──────── Data shown

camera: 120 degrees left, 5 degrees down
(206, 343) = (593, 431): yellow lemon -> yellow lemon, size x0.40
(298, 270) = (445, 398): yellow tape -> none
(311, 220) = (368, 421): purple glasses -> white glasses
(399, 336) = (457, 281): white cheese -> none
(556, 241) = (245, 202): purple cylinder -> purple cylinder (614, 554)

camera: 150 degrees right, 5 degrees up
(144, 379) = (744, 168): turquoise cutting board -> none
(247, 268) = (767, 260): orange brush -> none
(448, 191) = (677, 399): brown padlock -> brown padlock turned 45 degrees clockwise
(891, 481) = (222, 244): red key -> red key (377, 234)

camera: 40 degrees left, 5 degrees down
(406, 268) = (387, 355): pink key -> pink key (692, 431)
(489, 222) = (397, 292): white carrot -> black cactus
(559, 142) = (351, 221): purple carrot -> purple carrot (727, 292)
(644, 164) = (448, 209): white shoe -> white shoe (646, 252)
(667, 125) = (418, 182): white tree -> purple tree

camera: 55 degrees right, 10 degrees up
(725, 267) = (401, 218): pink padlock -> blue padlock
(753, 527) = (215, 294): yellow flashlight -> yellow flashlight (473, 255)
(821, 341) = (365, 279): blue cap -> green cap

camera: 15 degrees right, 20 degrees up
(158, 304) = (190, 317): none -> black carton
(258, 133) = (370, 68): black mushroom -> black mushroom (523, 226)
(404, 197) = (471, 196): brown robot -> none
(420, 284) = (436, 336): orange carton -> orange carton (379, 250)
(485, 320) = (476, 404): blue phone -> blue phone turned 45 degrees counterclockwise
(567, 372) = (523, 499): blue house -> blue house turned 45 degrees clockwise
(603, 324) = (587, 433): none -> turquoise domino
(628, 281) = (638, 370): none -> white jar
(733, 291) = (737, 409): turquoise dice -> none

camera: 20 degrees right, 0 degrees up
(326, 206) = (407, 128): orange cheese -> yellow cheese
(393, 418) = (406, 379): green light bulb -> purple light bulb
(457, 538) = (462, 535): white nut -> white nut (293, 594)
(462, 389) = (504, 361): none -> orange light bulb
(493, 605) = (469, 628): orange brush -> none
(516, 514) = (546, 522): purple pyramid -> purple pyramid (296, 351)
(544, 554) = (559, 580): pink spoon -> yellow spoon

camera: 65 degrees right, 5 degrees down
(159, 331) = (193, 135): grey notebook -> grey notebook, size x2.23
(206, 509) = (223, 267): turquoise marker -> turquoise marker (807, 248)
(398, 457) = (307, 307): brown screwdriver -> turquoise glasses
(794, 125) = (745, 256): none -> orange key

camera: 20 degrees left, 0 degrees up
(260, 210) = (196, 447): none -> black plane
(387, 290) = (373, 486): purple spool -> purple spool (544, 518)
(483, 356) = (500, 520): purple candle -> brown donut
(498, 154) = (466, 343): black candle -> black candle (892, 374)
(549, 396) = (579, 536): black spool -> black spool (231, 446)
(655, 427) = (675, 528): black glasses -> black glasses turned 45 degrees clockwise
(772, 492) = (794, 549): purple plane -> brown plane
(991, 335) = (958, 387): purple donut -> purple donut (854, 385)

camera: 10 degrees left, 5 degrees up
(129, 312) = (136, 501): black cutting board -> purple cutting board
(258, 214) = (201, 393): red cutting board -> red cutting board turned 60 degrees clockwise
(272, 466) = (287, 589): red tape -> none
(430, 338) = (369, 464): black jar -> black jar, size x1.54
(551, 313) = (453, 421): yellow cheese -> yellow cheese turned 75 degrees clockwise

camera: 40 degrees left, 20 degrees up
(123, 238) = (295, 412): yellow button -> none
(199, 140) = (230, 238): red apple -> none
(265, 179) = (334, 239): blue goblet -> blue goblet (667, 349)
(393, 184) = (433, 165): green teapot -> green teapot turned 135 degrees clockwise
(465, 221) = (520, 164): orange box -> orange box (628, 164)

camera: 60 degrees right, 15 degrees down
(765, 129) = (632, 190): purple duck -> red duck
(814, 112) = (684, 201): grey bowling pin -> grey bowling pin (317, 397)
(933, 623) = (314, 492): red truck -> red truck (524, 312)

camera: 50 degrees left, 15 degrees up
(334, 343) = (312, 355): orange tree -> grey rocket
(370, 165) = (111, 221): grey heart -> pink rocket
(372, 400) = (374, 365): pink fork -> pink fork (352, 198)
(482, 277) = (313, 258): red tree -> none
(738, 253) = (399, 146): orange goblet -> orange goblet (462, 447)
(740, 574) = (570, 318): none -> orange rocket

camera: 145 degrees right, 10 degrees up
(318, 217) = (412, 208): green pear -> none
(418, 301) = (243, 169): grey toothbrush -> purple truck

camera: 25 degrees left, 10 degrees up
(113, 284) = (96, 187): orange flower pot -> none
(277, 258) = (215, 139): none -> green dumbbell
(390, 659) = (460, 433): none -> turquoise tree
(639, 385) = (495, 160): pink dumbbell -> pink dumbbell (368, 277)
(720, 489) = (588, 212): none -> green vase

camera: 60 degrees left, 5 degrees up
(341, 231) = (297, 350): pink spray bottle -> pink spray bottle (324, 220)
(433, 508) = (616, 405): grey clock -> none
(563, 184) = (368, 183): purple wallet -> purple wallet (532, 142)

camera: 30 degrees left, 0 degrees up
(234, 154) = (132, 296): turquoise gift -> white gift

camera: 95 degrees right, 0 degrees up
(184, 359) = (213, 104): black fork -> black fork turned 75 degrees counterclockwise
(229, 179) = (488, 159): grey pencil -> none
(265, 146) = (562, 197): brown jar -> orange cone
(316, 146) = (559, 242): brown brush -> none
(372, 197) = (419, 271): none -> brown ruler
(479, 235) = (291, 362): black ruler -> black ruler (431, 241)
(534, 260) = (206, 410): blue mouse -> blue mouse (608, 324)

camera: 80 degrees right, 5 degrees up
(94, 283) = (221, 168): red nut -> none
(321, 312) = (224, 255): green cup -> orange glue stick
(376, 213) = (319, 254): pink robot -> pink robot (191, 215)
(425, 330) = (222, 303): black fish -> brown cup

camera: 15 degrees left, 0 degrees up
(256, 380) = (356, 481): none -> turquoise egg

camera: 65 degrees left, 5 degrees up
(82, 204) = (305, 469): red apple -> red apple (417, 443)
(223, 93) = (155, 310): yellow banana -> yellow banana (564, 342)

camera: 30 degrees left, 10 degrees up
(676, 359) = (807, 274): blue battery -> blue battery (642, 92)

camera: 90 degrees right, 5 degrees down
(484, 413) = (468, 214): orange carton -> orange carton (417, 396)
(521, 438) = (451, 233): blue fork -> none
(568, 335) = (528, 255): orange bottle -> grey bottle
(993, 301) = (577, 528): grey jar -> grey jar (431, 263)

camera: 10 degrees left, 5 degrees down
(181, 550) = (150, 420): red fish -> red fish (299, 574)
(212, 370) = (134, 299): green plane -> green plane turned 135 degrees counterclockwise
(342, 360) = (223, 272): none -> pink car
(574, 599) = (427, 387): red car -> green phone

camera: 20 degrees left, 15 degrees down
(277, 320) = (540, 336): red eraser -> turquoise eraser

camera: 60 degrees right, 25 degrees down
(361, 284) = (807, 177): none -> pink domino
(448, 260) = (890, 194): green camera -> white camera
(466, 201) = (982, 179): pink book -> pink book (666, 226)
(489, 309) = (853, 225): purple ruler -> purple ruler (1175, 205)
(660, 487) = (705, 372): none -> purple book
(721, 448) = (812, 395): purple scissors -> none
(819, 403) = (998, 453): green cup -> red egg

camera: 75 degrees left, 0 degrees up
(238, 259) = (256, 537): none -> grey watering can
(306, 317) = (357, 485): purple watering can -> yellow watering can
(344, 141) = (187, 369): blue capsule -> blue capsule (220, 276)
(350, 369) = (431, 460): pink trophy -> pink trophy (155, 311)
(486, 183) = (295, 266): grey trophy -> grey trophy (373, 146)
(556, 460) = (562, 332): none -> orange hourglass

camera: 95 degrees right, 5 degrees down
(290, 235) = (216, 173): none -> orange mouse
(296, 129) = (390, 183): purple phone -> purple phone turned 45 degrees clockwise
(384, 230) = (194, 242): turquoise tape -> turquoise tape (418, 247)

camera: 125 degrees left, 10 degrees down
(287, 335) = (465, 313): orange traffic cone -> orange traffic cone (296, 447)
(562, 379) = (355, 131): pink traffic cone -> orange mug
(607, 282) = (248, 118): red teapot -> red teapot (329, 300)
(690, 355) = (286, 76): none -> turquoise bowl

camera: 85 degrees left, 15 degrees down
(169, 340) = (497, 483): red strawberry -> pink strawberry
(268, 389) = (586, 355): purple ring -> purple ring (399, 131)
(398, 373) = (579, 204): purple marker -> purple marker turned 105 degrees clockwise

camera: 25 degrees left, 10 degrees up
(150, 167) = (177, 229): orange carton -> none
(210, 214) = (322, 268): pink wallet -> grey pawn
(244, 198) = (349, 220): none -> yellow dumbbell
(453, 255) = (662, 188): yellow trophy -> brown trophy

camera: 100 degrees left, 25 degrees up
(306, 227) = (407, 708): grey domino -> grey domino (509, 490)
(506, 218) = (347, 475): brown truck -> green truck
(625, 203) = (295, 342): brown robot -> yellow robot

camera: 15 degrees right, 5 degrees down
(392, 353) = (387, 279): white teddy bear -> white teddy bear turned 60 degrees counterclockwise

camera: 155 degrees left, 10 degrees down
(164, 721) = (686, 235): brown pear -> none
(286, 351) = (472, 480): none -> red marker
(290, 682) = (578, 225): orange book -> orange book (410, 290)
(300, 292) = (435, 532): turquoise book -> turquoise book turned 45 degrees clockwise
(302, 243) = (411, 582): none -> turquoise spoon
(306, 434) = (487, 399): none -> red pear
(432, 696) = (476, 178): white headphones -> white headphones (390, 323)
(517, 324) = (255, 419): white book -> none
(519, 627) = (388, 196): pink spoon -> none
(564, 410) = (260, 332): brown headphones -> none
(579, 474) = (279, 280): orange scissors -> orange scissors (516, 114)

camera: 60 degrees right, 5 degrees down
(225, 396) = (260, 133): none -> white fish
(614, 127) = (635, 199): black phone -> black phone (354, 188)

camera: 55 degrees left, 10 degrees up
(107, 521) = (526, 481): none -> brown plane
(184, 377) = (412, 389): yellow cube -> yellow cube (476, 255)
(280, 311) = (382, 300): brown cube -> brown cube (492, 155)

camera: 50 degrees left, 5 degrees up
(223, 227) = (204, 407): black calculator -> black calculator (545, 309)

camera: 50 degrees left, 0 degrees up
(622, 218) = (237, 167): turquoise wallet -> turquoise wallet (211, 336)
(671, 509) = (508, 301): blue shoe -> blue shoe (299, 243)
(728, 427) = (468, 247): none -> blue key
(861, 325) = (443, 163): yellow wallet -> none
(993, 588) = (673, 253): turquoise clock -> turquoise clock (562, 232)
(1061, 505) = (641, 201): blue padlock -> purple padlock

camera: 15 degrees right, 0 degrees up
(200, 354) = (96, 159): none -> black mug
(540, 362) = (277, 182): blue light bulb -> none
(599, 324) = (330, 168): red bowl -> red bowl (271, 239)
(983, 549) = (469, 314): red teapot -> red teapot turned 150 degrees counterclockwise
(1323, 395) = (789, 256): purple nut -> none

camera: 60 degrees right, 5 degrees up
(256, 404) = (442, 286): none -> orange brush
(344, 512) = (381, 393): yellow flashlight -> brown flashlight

────────────────

§ **Instructions for the task**: Your answer must consist only of the lines from the one with "(256, 404) = (442, 286): none -> orange brush" through the final line of the entries, each retyped exactly.

§ **Result of this task**:
(256, 404) = (442, 286): none -> orange brush
(344, 512) = (381, 393): yellow flashlight -> brown flashlight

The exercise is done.